■ DATA SUPPLIED:

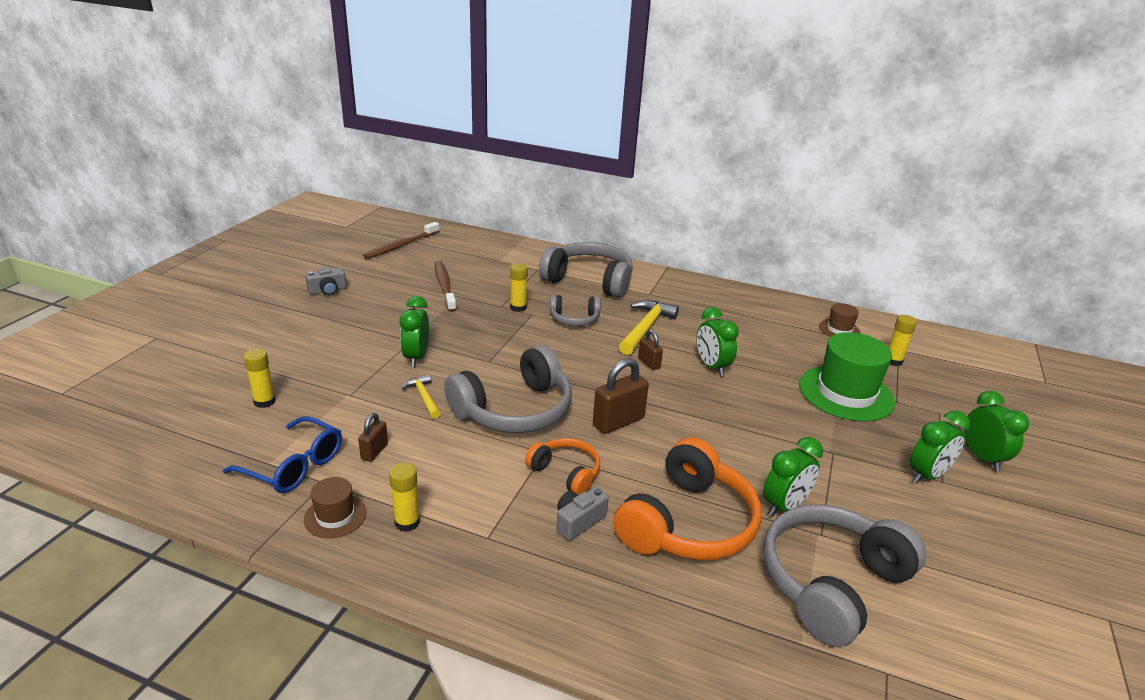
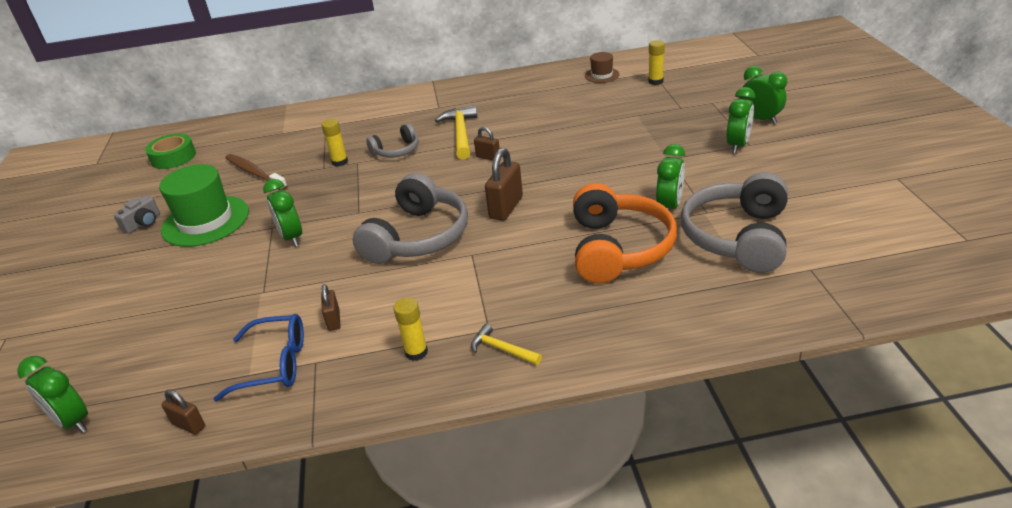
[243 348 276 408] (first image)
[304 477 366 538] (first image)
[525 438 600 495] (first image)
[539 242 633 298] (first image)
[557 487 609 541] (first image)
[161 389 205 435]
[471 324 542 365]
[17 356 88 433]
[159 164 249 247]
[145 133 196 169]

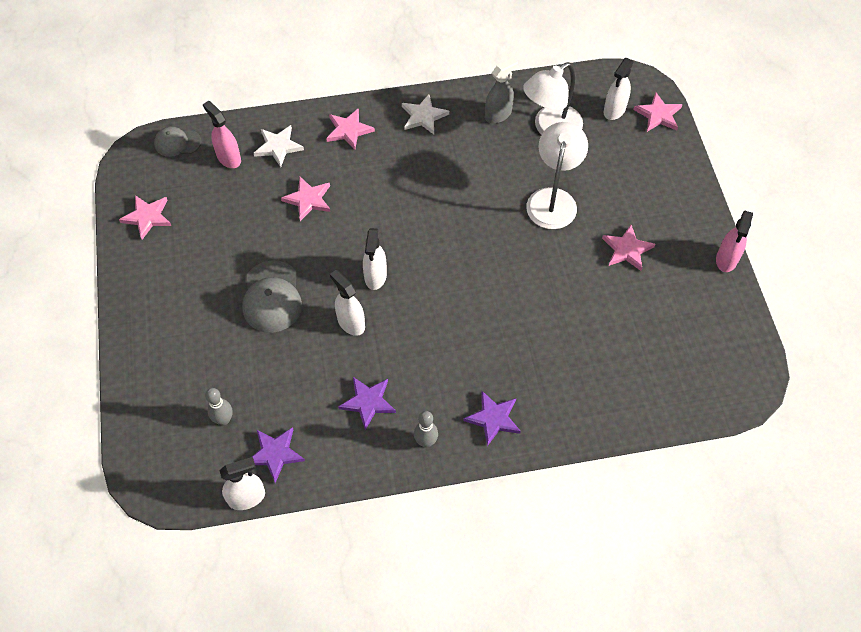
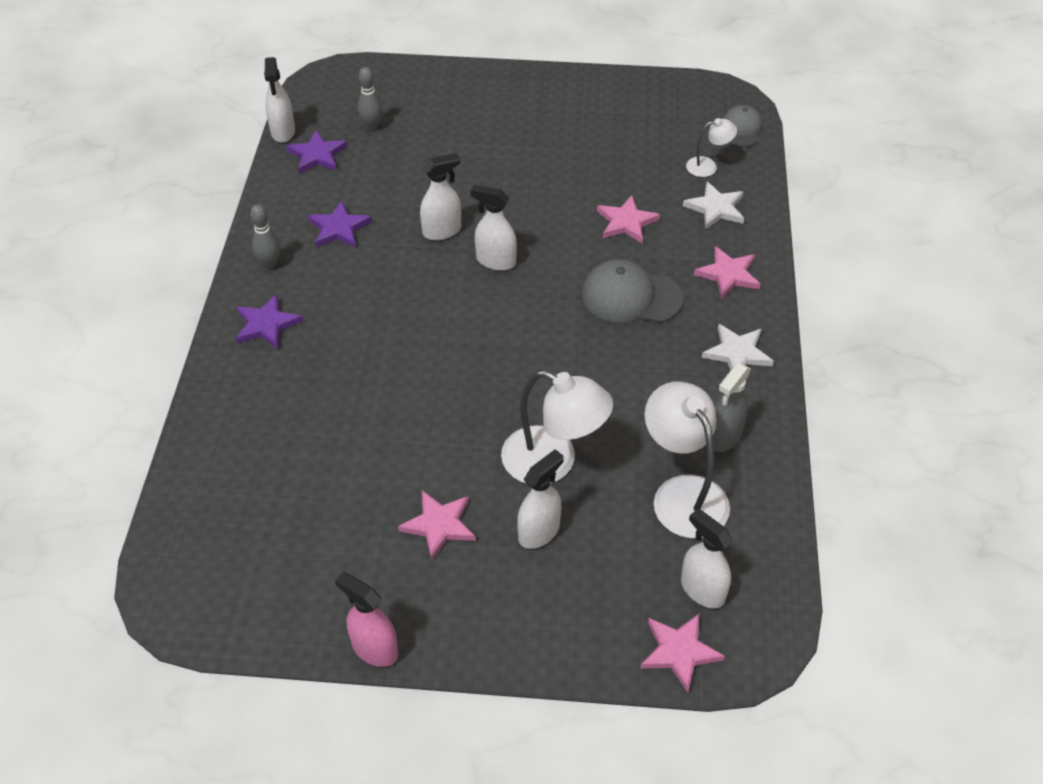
[119 195 171 240] (first image)
[517 449 564 549]
[582 259 684 323]
[686 118 737 177]
[713 363 751 452]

■ TRY IT: Return the records above exactly as written, but without any of the pictures.

■ RESPONSE TO THIS EXERCISE:
[243 348 276 408] (first image)
[304 477 366 538] (first image)
[525 438 600 495] (first image)
[539 242 633 298] (first image)
[557 487 609 541] (first image)
[161 389 205 435]
[471 324 542 365]
[17 356 88 433]
[159 164 249 247]
[145 133 196 169]

[119 195 171 240] (first image)
[517 449 564 549]
[582 259 684 323]
[686 118 737 177]
[713 363 751 452]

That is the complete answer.